• _What you are asked to do_
Print nothing but the lines below starting at the line that holds "black lamp: 3 -> 0" and ending at the line that holds "yellow duck: 2 -> 4", including both, each exactly as written.

[Available data Boundary: Start]

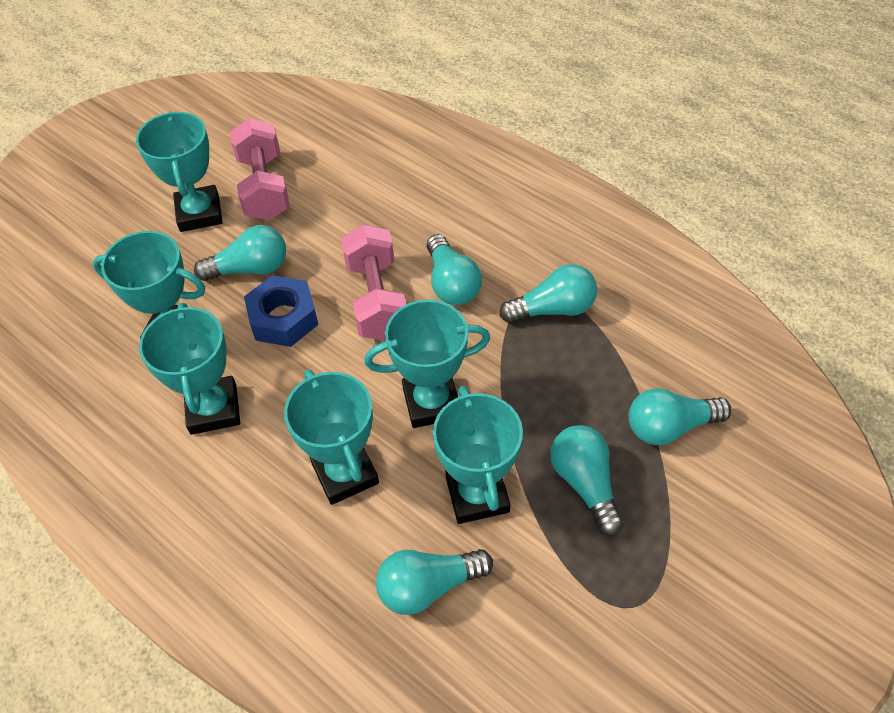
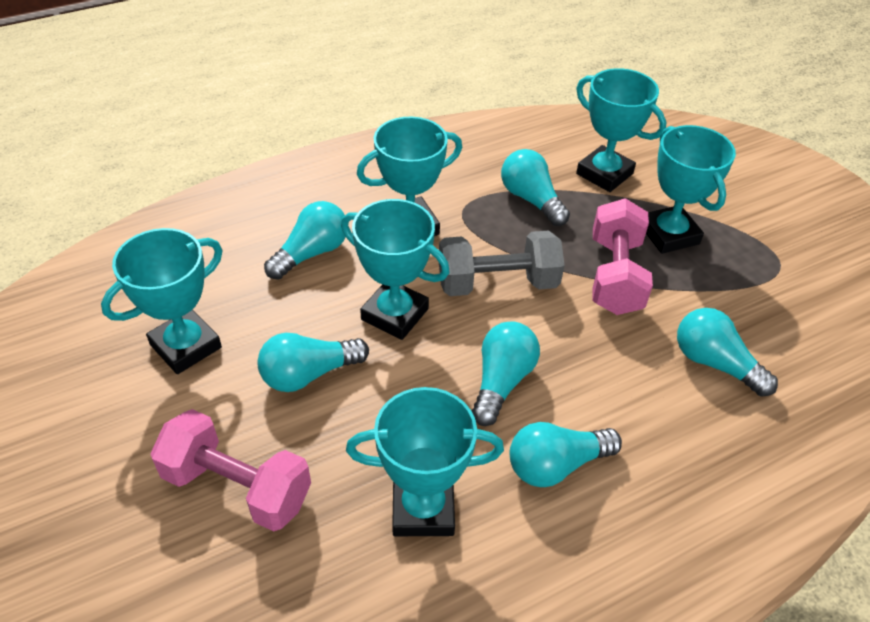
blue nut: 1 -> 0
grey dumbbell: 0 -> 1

[Available data Boundary: End]
[Available data Boundary: Start]

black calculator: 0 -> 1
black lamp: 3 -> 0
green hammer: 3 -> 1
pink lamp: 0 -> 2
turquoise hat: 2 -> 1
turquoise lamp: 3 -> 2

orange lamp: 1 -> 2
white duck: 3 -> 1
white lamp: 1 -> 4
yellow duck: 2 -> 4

[Available data Boundary: End]
[Available data Boundary: Start]

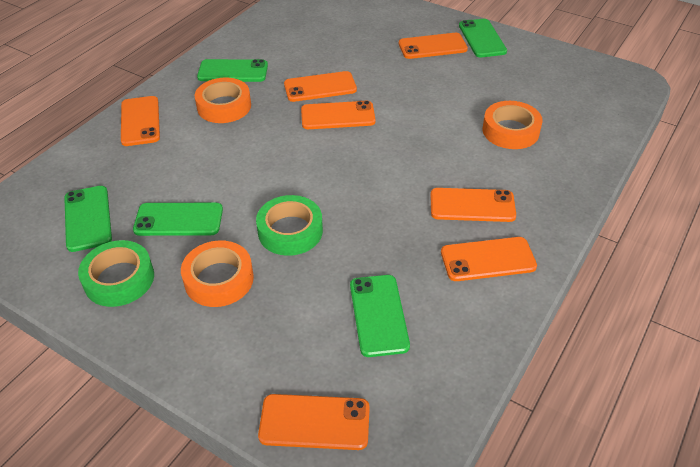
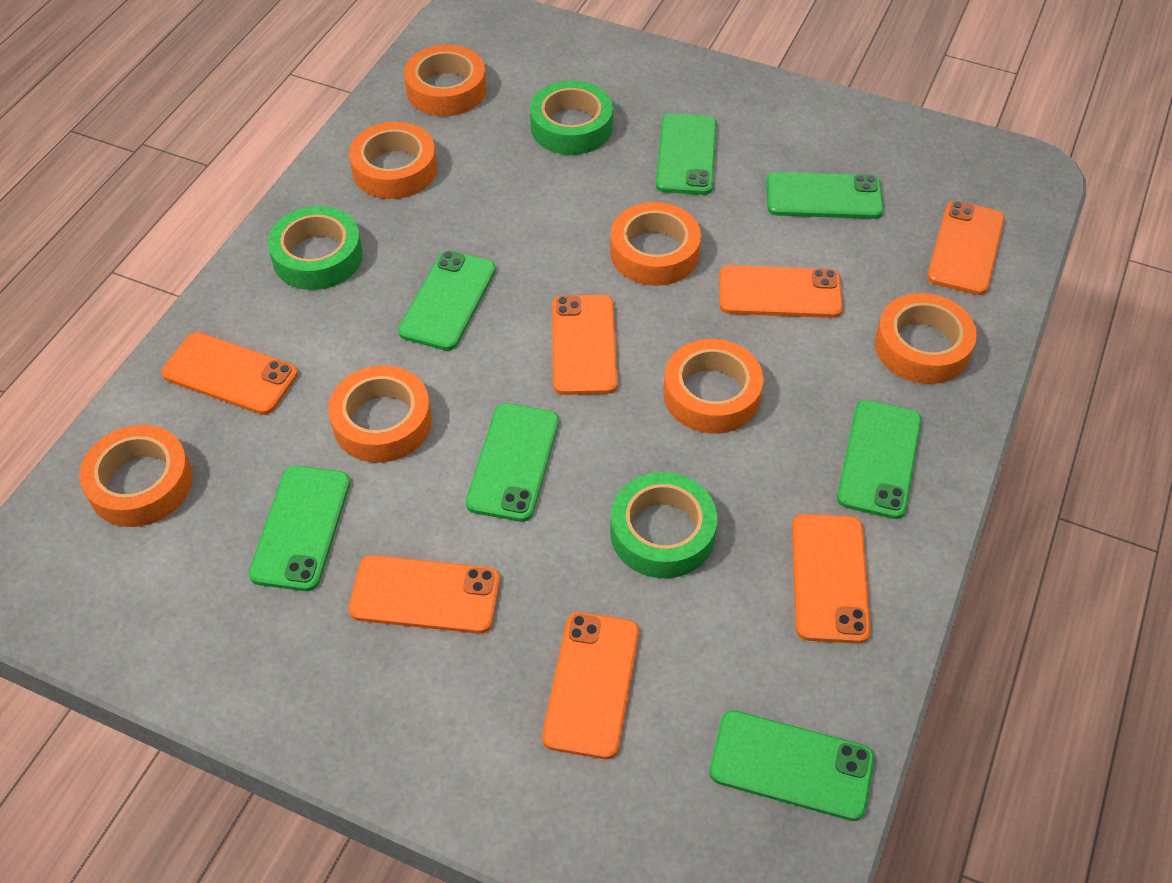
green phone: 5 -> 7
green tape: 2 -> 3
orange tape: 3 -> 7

[Available data Boundary: End]

• _Answer to this problem_
black lamp: 3 -> 0
green hammer: 3 -> 1
pink lamp: 0 -> 2
turquoise hat: 2 -> 1
turquoise lamp: 3 -> 2

orange lamp: 1 -> 2
white duck: 3 -> 1
white lamp: 1 -> 4
yellow duck: 2 -> 4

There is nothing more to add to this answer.